Data items:
____

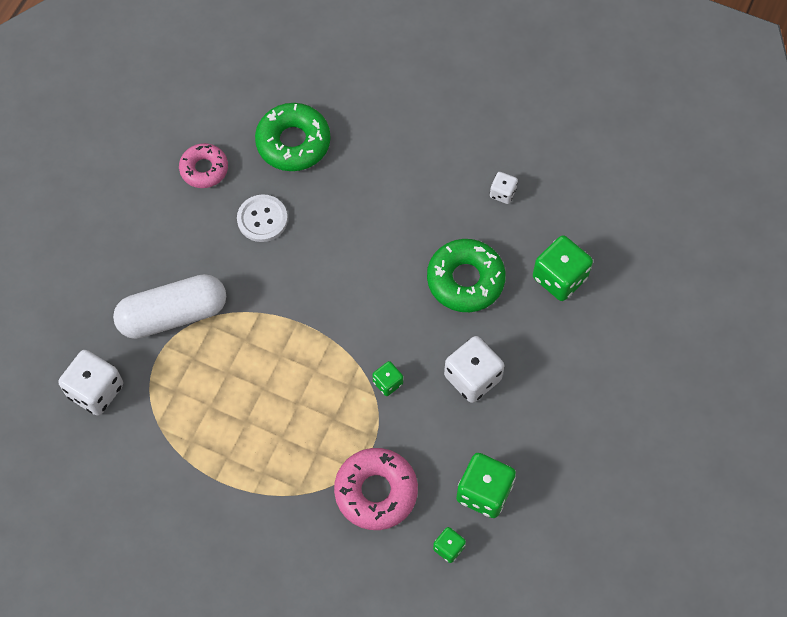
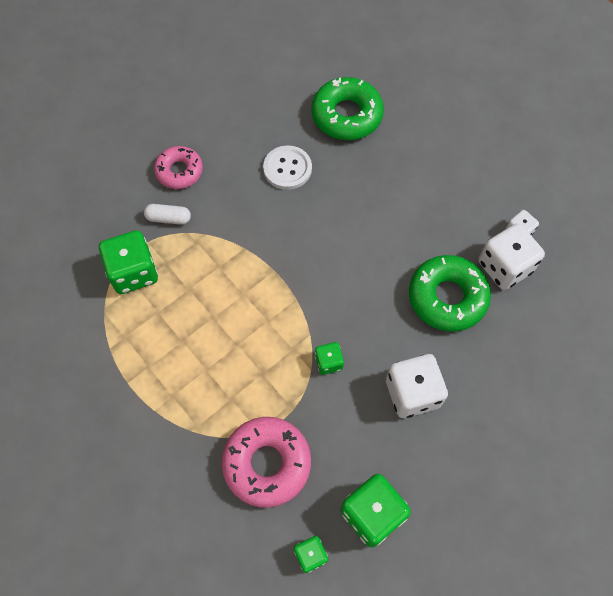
camera: 25 degrees right, 0 degrees up
(95, 391) = (68, 256): white dice -> white dice (504, 267)
(173, 314) = (168, 218): white capsule -> white capsule, size x0.43
(204, 169) = (259, 108): pink donut -> pink donut (179, 171)
(559, 278) = (541, 333): green dice -> green dice (133, 272)

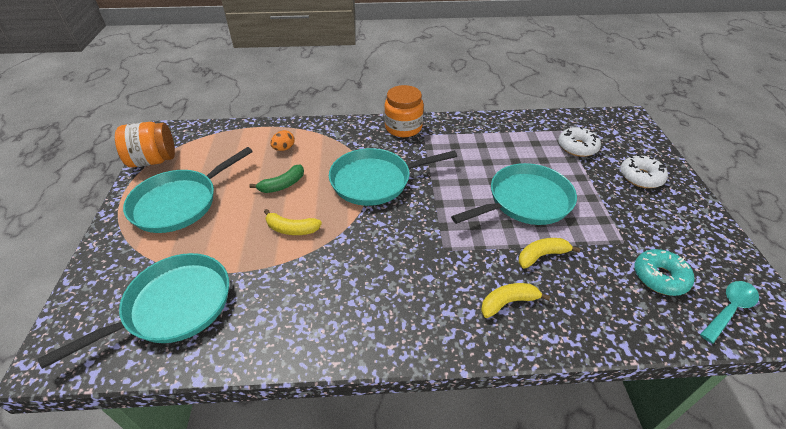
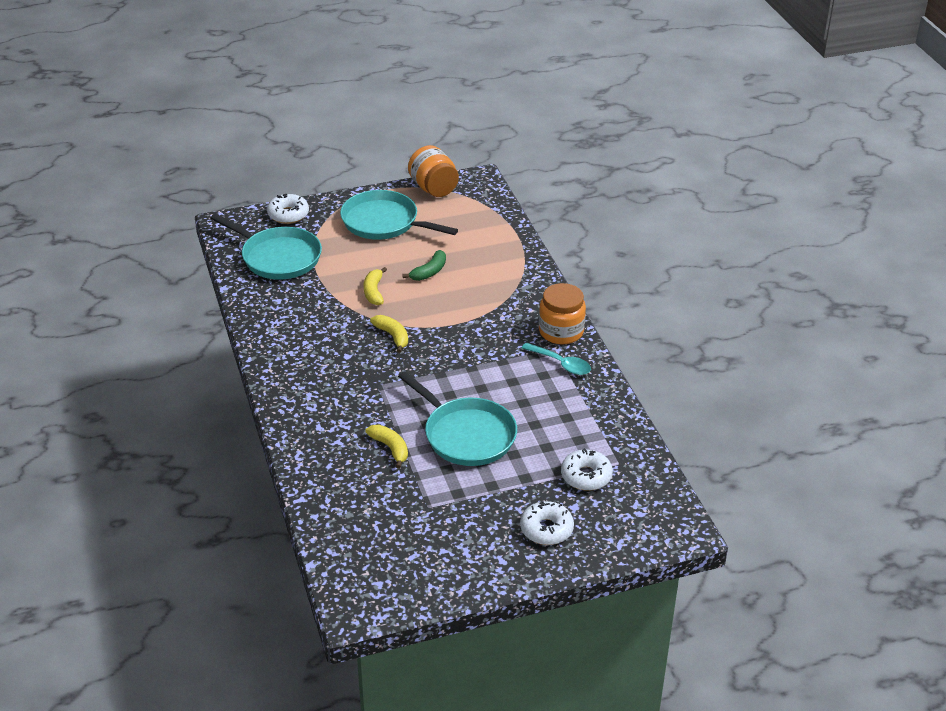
camera: 75 degrees right, 5 degrees down
(94, 283) = (288, 214): none -> white donut
(282, 185) = (429, 272): green banana -> green banana turned 90 degrees counterclockwise
(284, 148) = (485, 258): orange egg -> none
(375, 181) = (458, 327): turquoise pan -> none
(508, 302) = (328, 429): yellow banana -> yellow banana (392, 336)
(660, 277) = (387, 529): turquoise donut -> none
(729, 309) = (360, 573): turquoise spoon -> turquoise spoon (561, 364)

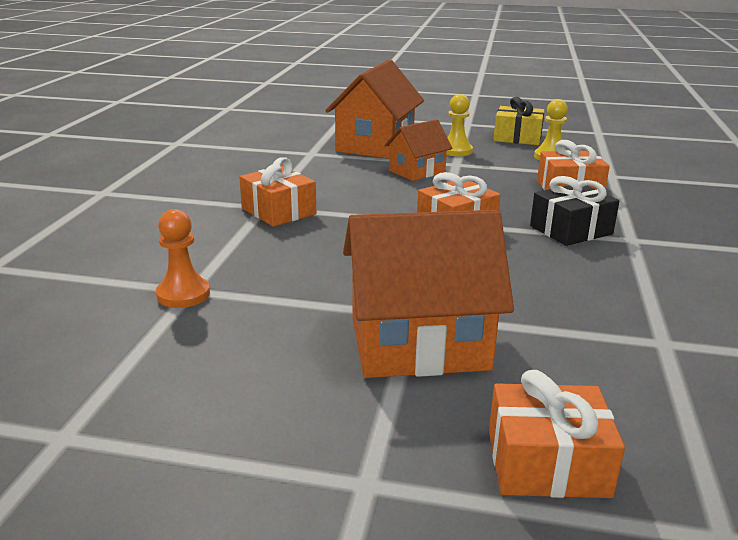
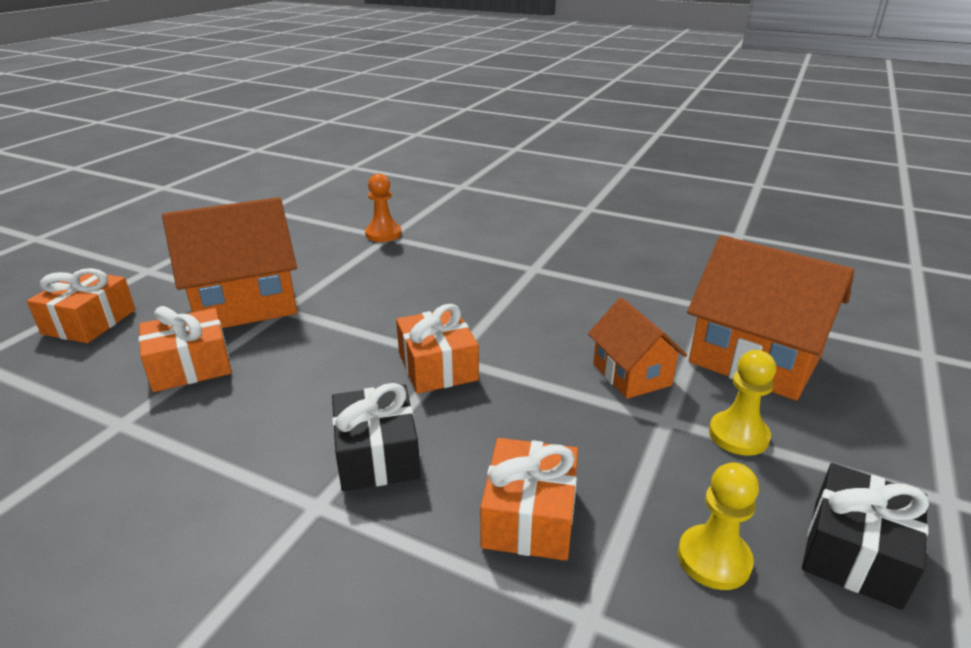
camera: 105 degrees right, 5 degrees up
(278, 211) = (519, 274): orange gift -> orange gift (190, 366)
(418, 344) = (245, 304): orange house -> orange house turned 60 degrees clockwise
(517, 138) = (855, 552): yellow gift -> black gift

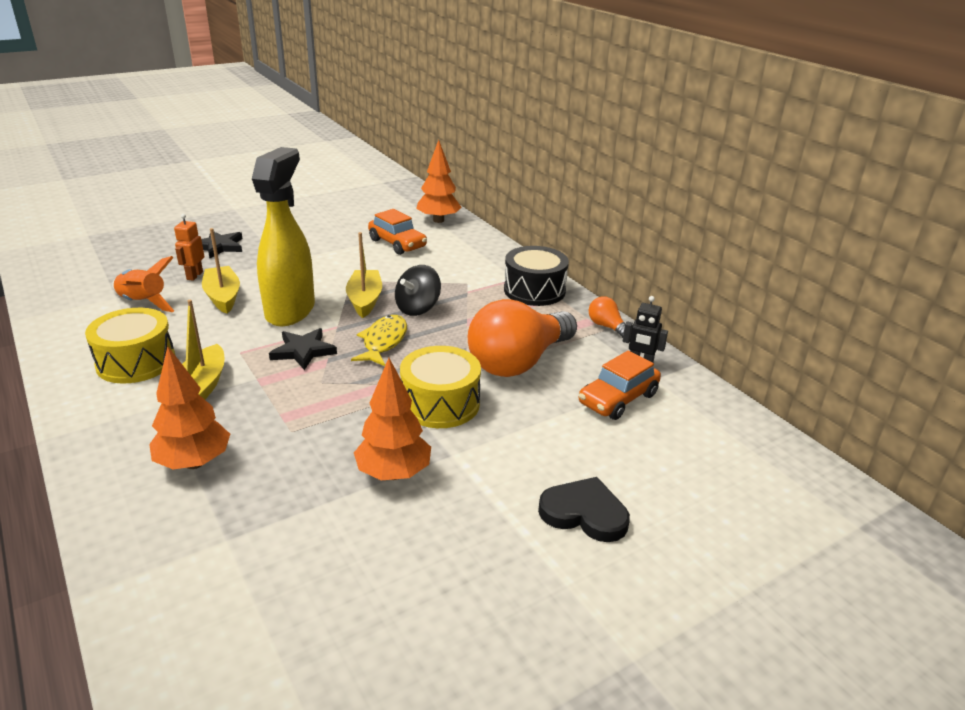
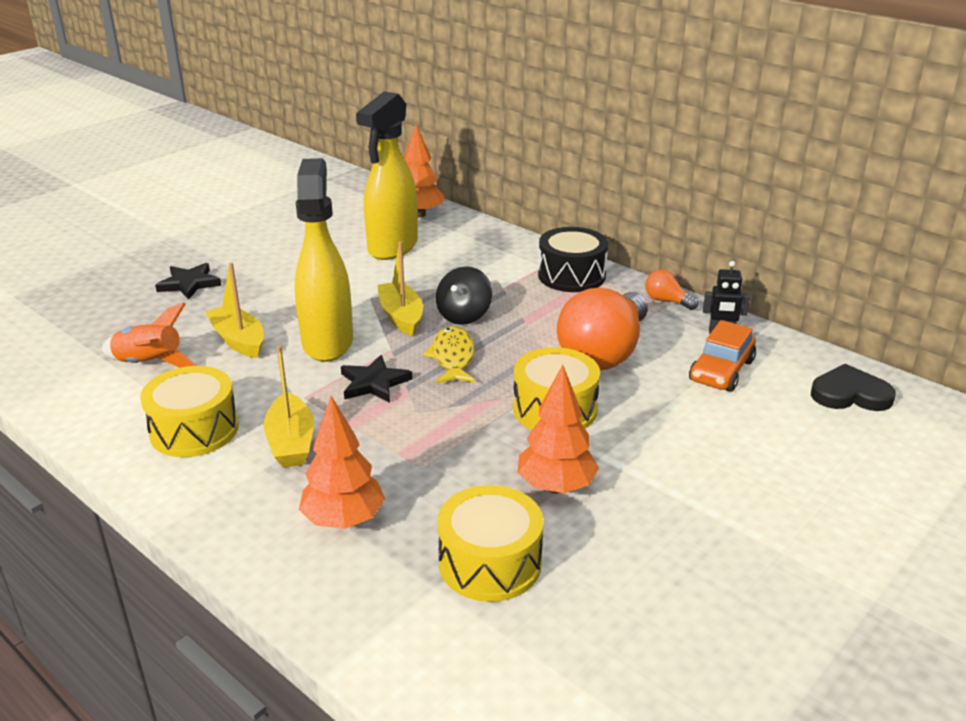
camera: 15 degrees left, 0 degrees up
(194, 275) = (186, 322): orange robot -> none
(288, 530) = (490, 563): none -> yellow drum
(397, 243) = (392, 248): orange car -> yellow spray bottle
(584, 513) = (757, 484): black heart -> black heart (850, 394)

____

What to do
The entries above are to be returned exactly, without their pictures.

Reply
camera: 25 degrees right, 0 degrees up
(95, 391) = (68, 256): white dice -> white dice (504, 267)
(173, 314) = (168, 218): white capsule -> white capsule, size x0.43
(204, 169) = (259, 108): pink donut -> pink donut (179, 171)
(559, 278) = (541, 333): green dice -> green dice (133, 272)

camera: 75 degrees right, 5 degrees down
(94, 283) = (288, 214): none -> white donut
(282, 185) = (429, 272): green banana -> green banana turned 90 degrees counterclockwise
(284, 148) = (485, 258): orange egg -> none
(375, 181) = (458, 327): turquoise pan -> none
(508, 302) = (328, 429): yellow banana -> yellow banana (392, 336)
(660, 277) = (387, 529): turquoise donut -> none
(729, 309) = (360, 573): turquoise spoon -> turquoise spoon (561, 364)

camera: 105 degrees right, 5 degrees up
(278, 211) = (519, 274): orange gift -> orange gift (190, 366)
(418, 344) = (245, 304): orange house -> orange house turned 60 degrees clockwise
(517, 138) = (855, 552): yellow gift -> black gift

camera: 15 degrees left, 0 degrees up
(194, 275) = (186, 322): orange robot -> none
(288, 530) = (490, 563): none -> yellow drum
(397, 243) = (392, 248): orange car -> yellow spray bottle
(584, 513) = (757, 484): black heart -> black heart (850, 394)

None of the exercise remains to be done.